Problem details:
In the listing below, print exactly the lines between the line holding "brown_glasses (202, 254, 370, 380)" and the line holding "- → purple_scissors (888, 372, 989, 448)", inclusive, and no more.

Data for this exercise:
========================================

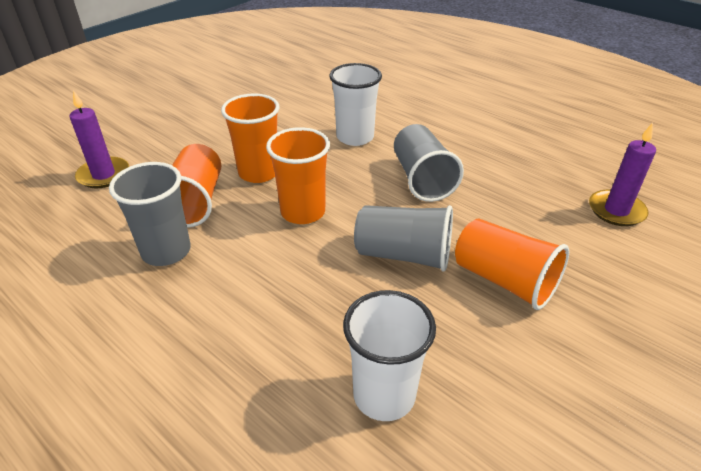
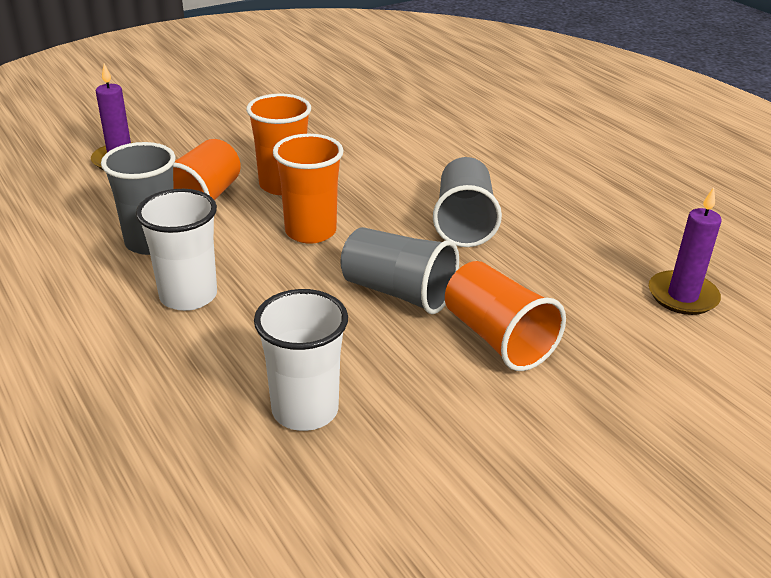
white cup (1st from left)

========================================

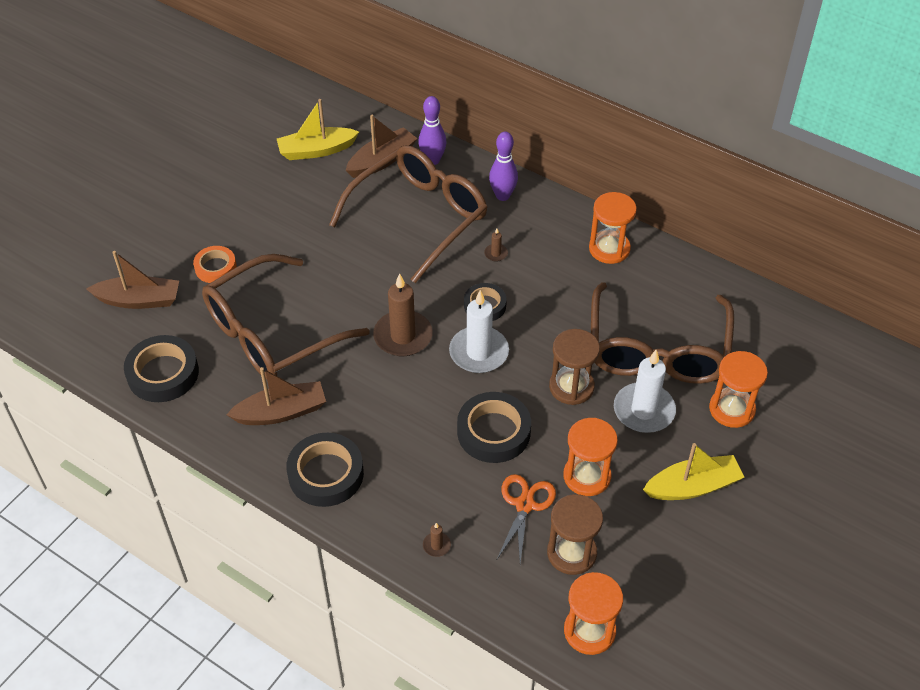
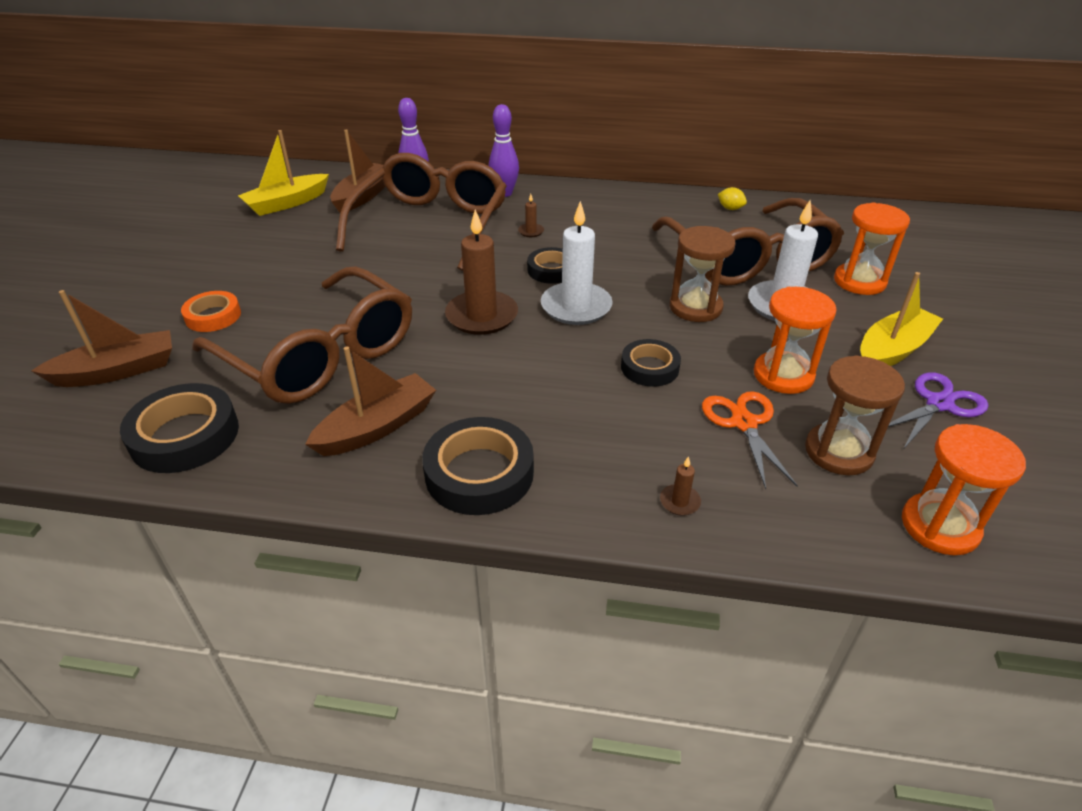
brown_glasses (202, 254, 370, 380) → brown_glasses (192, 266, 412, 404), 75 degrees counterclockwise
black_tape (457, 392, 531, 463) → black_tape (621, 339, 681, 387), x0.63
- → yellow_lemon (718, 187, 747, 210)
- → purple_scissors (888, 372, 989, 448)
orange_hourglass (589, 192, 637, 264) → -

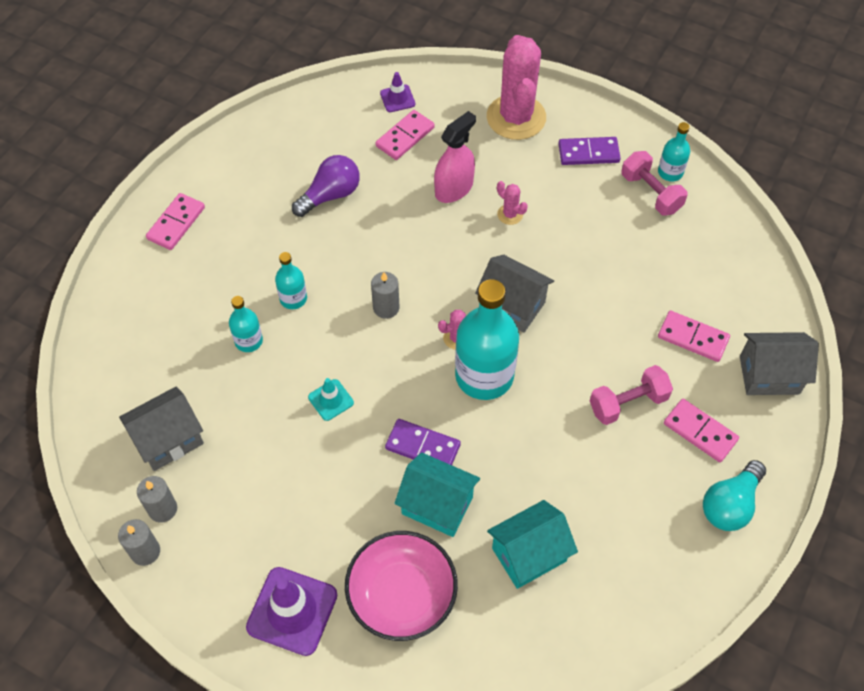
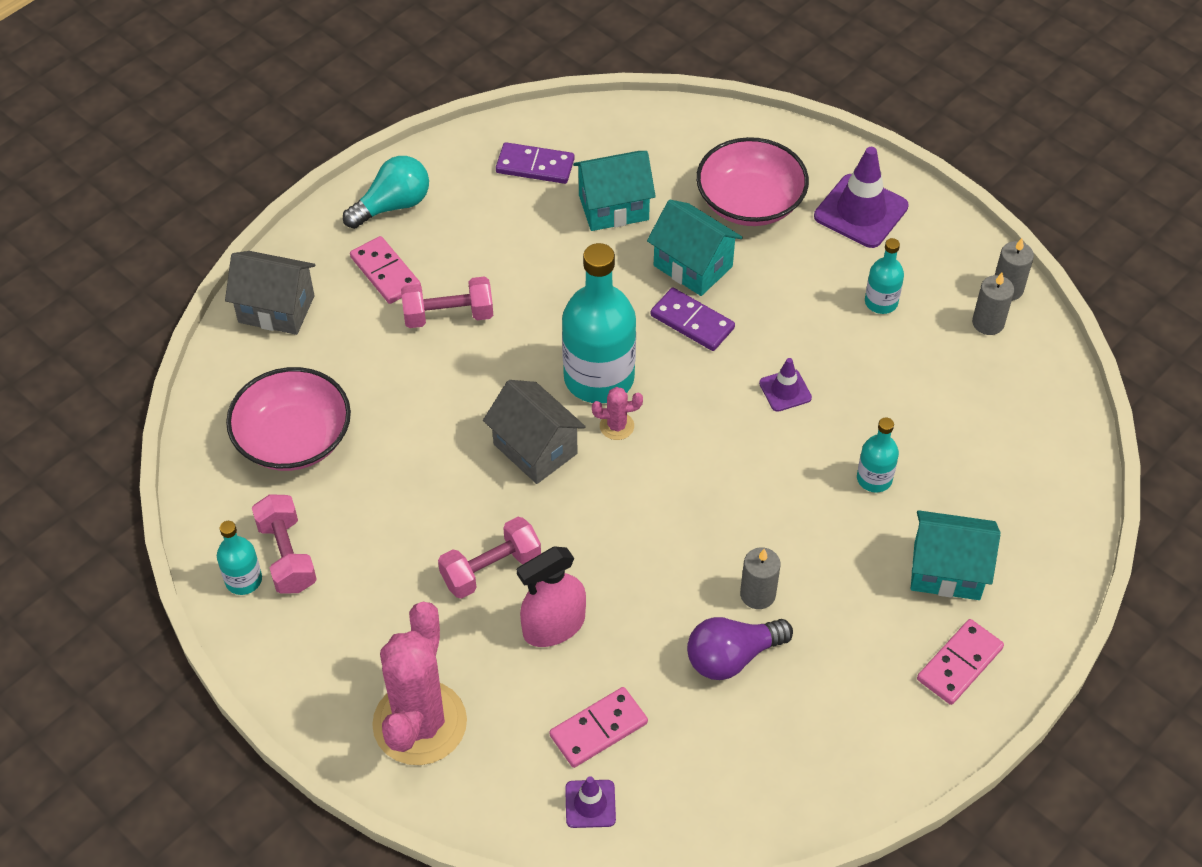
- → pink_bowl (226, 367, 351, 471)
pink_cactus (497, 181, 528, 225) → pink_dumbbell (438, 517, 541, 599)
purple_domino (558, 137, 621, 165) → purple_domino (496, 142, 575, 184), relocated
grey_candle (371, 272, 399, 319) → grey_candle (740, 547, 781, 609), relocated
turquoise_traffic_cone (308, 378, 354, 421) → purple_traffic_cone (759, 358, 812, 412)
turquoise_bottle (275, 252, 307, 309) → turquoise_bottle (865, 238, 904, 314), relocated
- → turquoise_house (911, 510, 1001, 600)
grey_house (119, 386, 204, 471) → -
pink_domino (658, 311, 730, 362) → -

========================================

Task response:
brown_glasses (202, 254, 370, 380) → brown_glasses (192, 266, 412, 404), 75 degrees counterclockwise
black_tape (457, 392, 531, 463) → black_tape (621, 339, 681, 387), x0.63
- → yellow_lemon (718, 187, 747, 210)
- → purple_scissors (888, 372, 989, 448)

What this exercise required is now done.